== What you have to do ==
Transcribe the whole listing without a single picture.

== Input data ==
Content starts

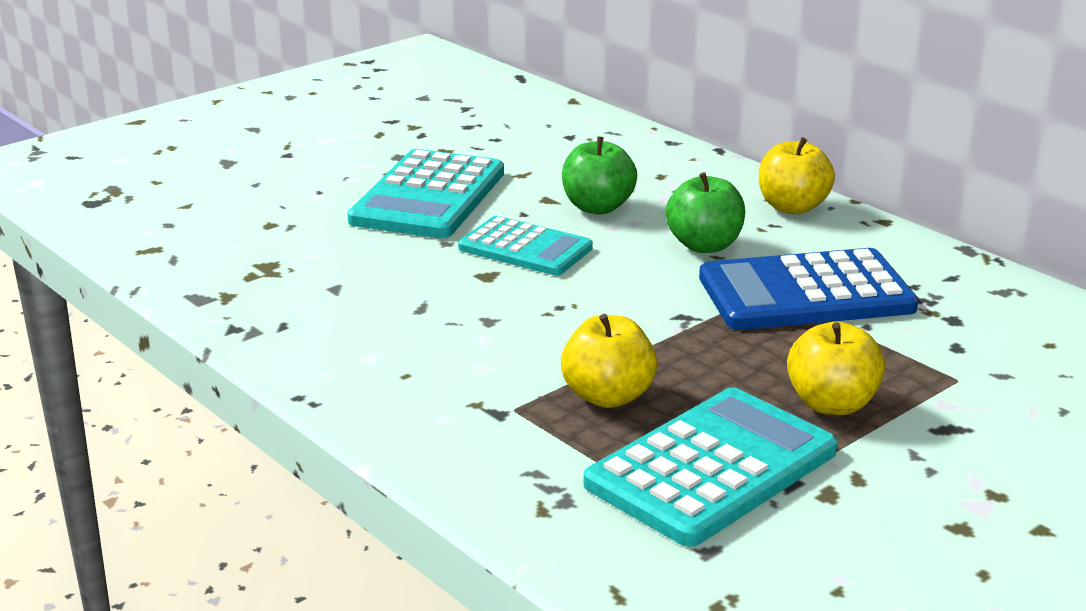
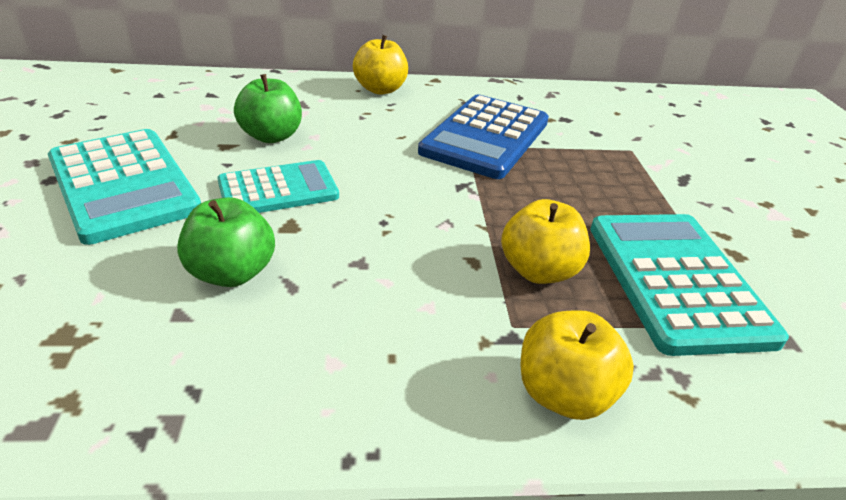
camera: 55 degrees left, 10 degrees up
(704, 245) = (382, 133): green apple -> green apple (232, 273)
(832, 404) = (627, 197): yellow apple -> yellow apple (563, 394)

Content ends

== Answer box ==
camera: 55 degrees left, 10 degrees up
(704, 245) = (382, 133): green apple -> green apple (232, 273)
(832, 404) = (627, 197): yellow apple -> yellow apple (563, 394)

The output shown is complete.